> _Direction_
Find every line in the rows below that contains the word "Write", with capitals counting, and copy each of those lines.
== Data provided ==
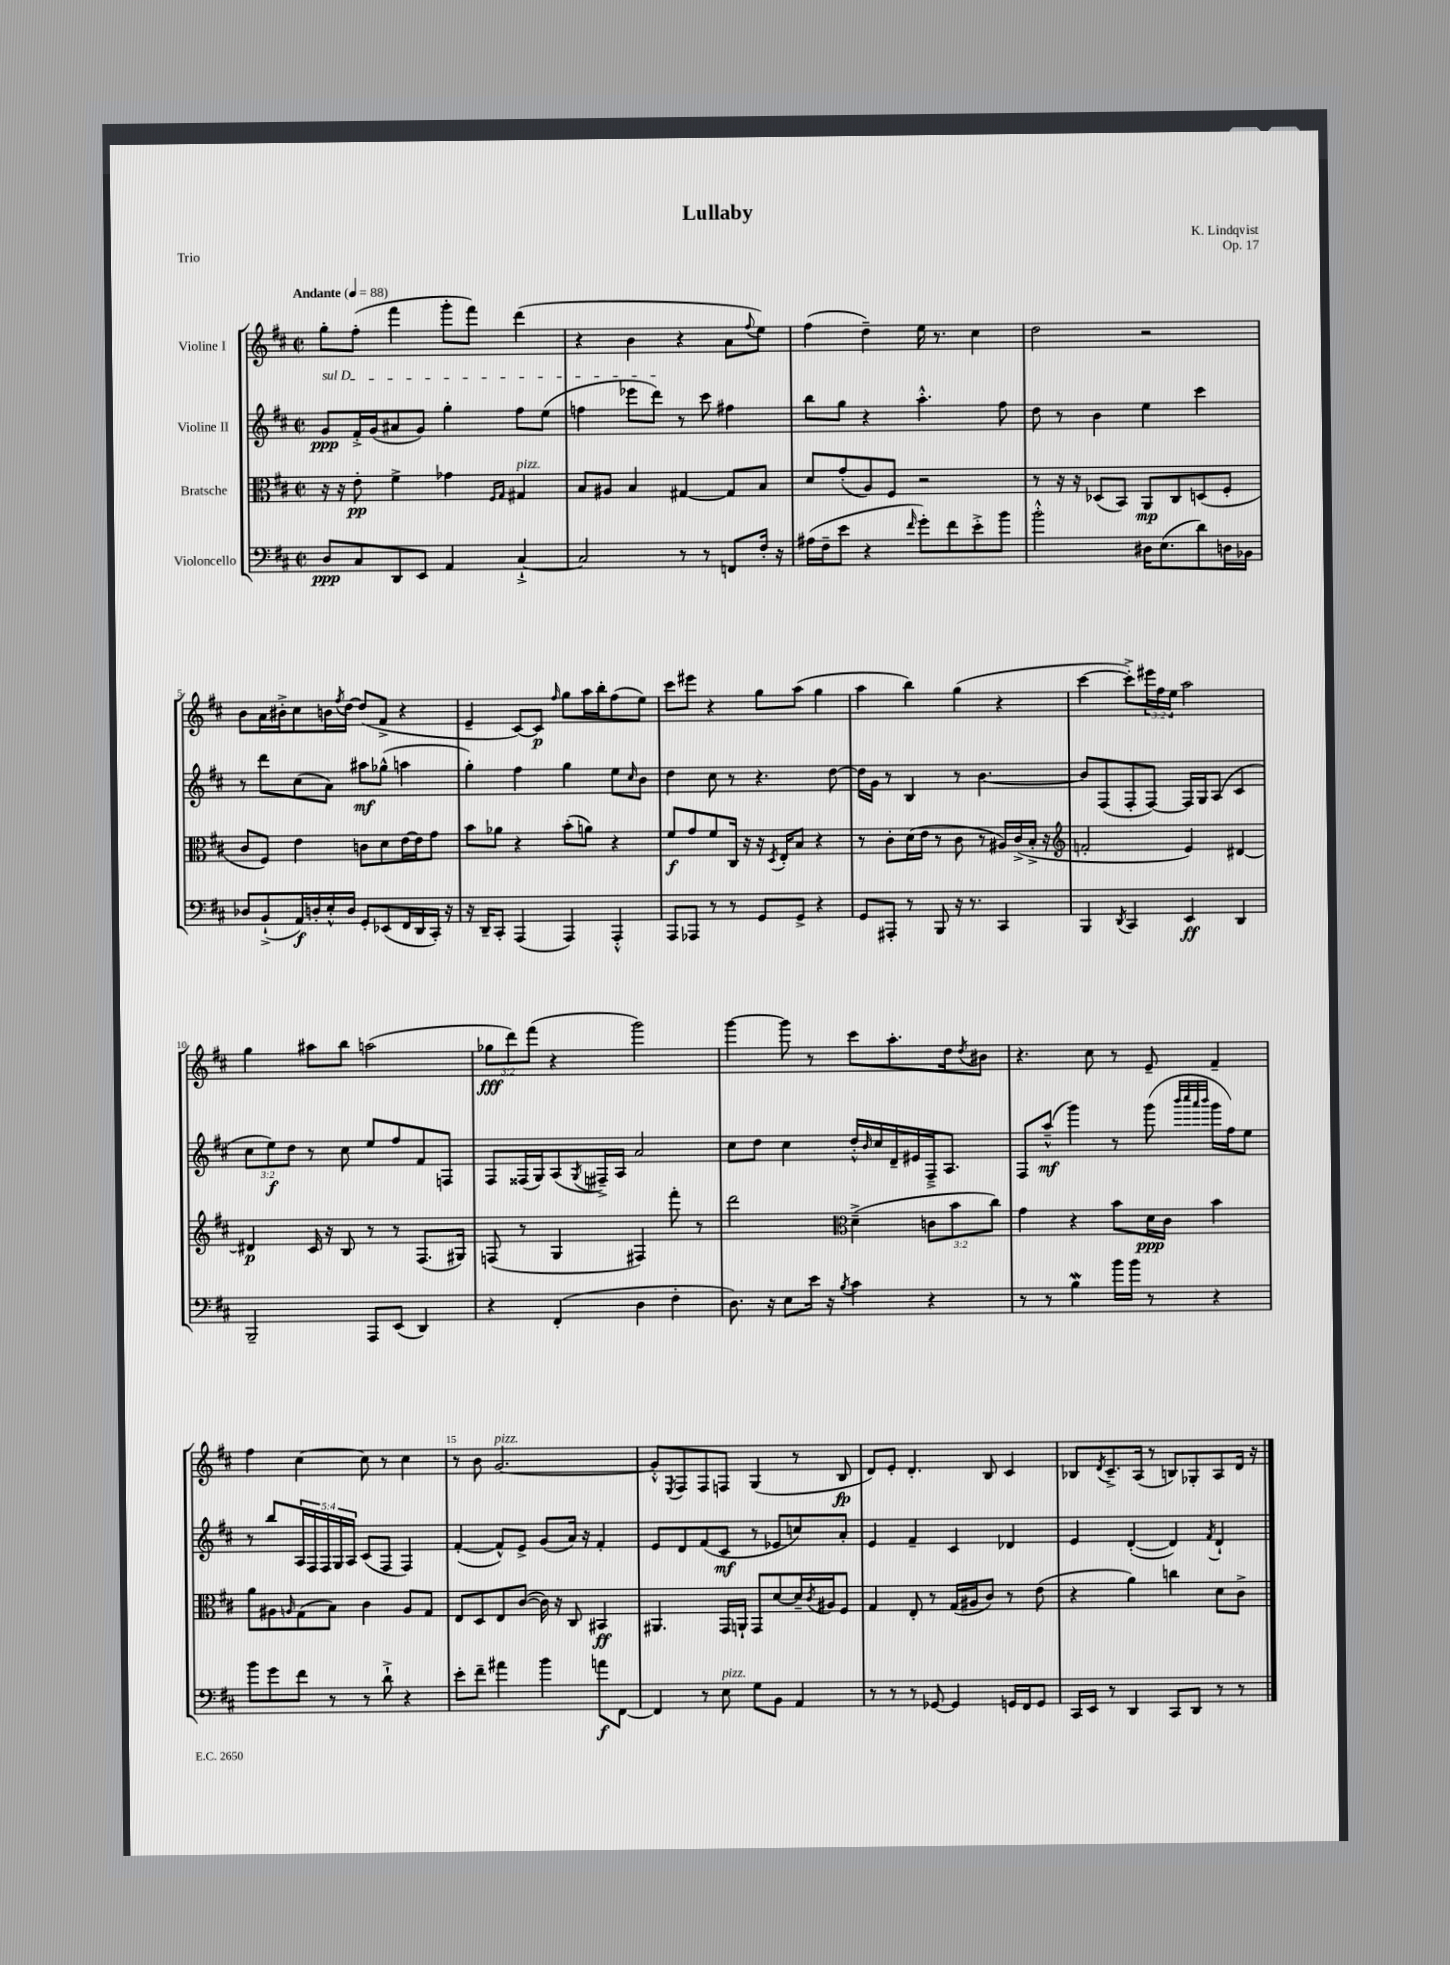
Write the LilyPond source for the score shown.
===
== Data provided ==
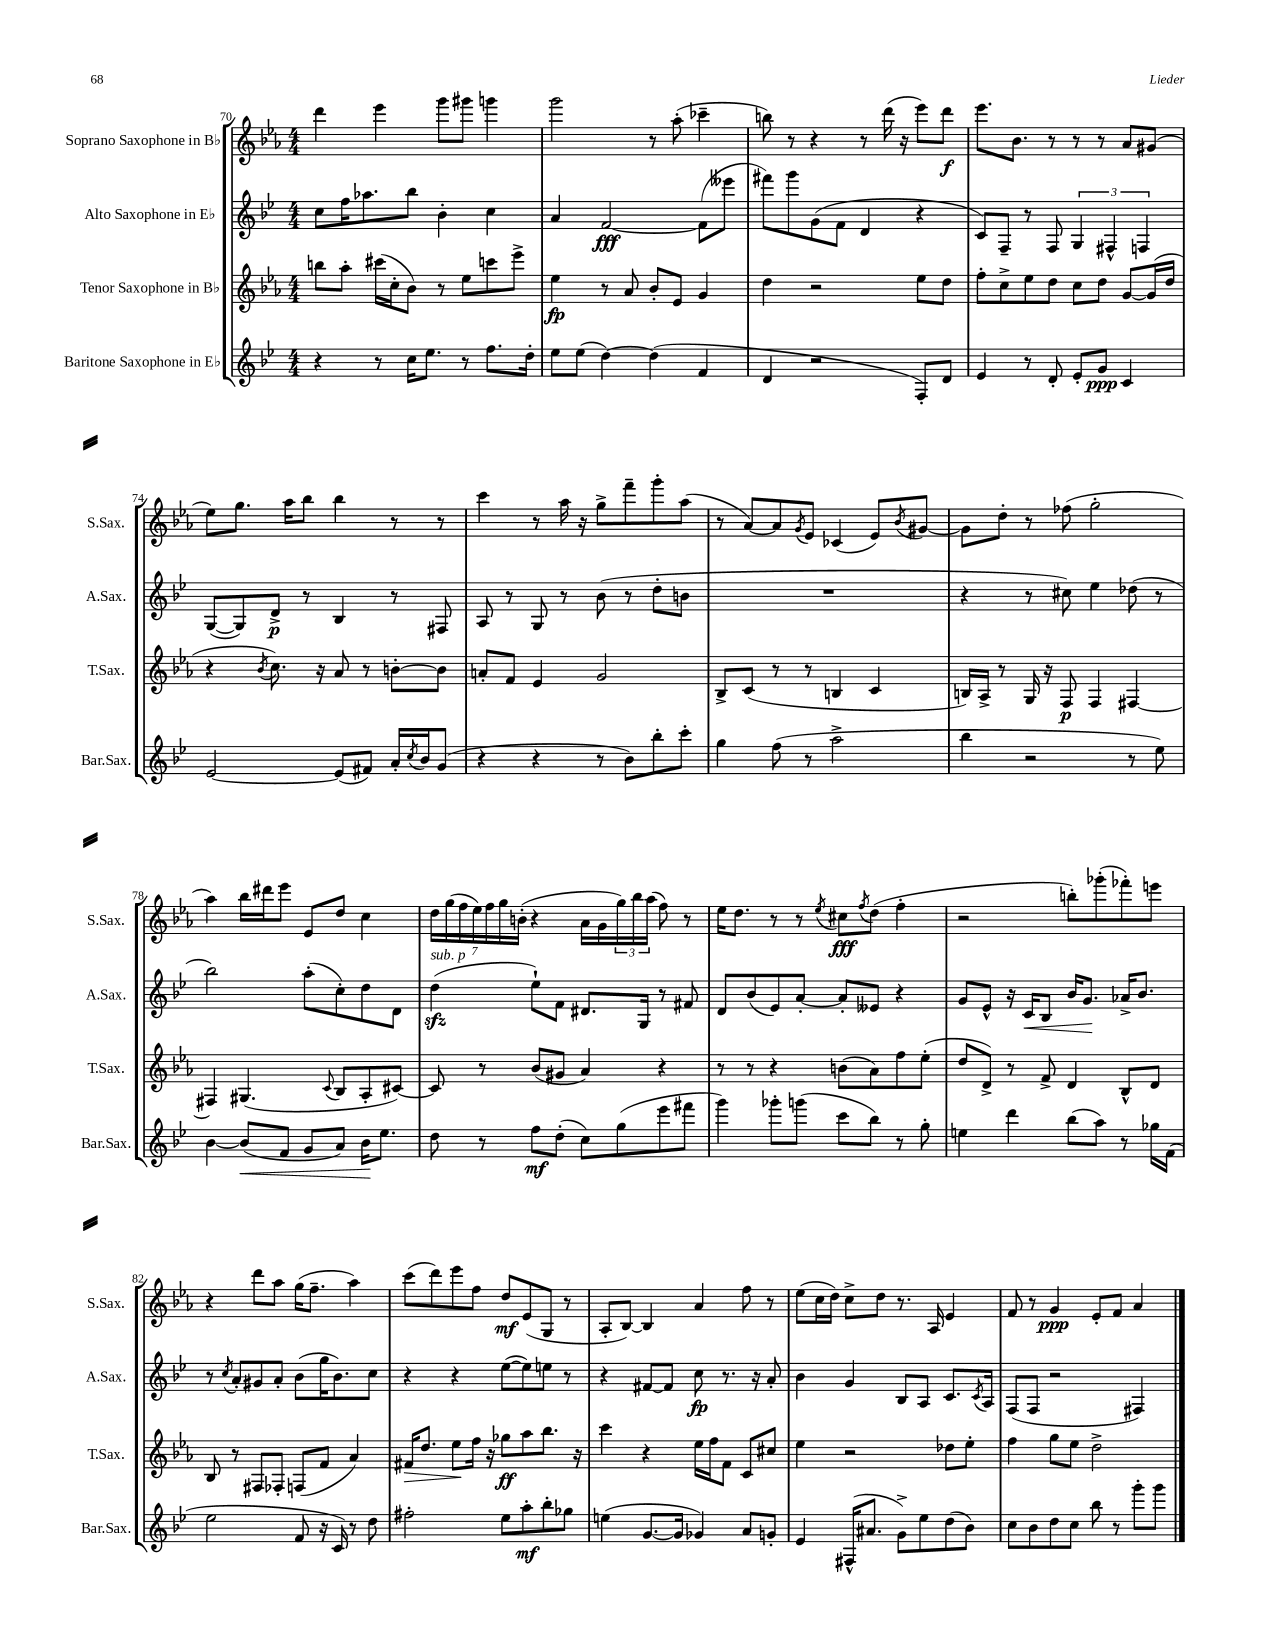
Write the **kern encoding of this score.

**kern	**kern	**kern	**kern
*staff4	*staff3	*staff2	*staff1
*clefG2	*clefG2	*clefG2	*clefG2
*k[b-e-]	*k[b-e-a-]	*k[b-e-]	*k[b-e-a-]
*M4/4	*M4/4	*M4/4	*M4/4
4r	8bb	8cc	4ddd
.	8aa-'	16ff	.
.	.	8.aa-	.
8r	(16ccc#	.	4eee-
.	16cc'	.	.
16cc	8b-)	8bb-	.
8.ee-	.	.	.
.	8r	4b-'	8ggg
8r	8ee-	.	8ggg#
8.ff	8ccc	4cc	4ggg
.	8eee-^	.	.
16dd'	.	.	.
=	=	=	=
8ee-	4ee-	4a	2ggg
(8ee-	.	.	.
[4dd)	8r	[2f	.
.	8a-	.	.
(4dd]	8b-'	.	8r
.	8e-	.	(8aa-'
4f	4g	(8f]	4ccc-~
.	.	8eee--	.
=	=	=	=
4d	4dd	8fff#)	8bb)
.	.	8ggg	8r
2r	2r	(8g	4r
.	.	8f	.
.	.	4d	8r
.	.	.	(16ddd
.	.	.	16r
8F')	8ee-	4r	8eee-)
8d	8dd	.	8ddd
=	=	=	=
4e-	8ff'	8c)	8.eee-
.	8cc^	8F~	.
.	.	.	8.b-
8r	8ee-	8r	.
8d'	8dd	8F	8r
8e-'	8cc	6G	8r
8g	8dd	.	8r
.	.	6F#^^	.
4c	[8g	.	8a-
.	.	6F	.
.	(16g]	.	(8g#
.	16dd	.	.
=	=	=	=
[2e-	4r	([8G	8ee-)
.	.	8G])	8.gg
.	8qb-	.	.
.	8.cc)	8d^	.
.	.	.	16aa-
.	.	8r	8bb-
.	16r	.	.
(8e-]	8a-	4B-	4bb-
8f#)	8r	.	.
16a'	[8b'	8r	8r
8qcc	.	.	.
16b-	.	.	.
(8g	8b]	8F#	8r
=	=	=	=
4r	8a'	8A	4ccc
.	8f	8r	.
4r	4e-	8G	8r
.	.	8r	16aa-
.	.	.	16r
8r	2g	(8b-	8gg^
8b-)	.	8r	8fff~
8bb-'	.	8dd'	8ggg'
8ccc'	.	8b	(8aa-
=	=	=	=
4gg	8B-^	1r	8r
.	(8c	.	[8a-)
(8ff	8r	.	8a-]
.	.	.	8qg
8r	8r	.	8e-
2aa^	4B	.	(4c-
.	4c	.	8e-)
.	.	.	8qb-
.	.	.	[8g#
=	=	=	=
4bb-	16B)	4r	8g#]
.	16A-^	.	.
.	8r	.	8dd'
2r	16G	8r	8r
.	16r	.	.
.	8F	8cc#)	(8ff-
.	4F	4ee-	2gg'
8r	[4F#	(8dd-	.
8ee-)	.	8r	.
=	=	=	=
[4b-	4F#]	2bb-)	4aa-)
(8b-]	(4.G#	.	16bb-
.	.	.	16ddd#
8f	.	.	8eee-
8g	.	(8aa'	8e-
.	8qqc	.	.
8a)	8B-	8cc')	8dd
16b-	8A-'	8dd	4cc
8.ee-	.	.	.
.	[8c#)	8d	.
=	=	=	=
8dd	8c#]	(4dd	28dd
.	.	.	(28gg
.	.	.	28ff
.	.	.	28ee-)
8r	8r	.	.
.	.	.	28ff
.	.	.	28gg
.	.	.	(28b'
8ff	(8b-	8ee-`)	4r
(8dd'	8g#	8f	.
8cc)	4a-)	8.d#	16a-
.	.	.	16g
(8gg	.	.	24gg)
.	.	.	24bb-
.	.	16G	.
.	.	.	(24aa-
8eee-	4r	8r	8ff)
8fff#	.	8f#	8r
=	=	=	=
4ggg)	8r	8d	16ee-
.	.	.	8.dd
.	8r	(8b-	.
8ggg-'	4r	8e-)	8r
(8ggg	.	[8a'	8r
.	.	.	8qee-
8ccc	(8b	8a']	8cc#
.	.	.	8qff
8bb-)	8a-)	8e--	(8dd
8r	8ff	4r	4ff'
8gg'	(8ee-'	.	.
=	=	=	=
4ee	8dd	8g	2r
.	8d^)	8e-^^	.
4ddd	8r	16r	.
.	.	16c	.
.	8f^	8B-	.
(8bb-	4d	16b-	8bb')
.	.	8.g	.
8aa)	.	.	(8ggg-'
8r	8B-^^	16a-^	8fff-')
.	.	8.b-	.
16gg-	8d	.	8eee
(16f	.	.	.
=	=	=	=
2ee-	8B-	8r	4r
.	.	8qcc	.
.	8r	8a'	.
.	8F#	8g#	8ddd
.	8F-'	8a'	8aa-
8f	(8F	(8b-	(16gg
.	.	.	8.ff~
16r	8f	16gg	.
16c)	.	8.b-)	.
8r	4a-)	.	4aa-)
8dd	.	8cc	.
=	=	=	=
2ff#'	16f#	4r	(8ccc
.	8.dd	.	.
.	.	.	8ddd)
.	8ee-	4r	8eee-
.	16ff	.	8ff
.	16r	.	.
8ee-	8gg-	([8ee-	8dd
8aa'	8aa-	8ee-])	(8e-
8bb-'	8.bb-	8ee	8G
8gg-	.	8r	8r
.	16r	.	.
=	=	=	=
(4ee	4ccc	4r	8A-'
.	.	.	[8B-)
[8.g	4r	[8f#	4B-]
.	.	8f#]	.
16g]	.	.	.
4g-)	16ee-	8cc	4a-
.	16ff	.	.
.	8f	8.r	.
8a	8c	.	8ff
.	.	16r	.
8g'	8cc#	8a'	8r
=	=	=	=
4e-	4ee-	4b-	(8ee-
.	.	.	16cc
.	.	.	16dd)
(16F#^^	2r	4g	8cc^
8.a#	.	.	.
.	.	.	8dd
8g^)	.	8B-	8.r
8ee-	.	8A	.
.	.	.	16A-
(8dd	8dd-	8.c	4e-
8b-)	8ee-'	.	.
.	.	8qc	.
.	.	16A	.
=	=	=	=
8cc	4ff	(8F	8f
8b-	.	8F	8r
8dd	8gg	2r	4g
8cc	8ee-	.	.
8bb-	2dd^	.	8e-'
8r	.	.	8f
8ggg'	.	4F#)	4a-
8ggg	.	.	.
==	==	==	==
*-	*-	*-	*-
===
> _Correct answer_
Write the LilyPond source for the score shown.
Write the **kern encoding of this score.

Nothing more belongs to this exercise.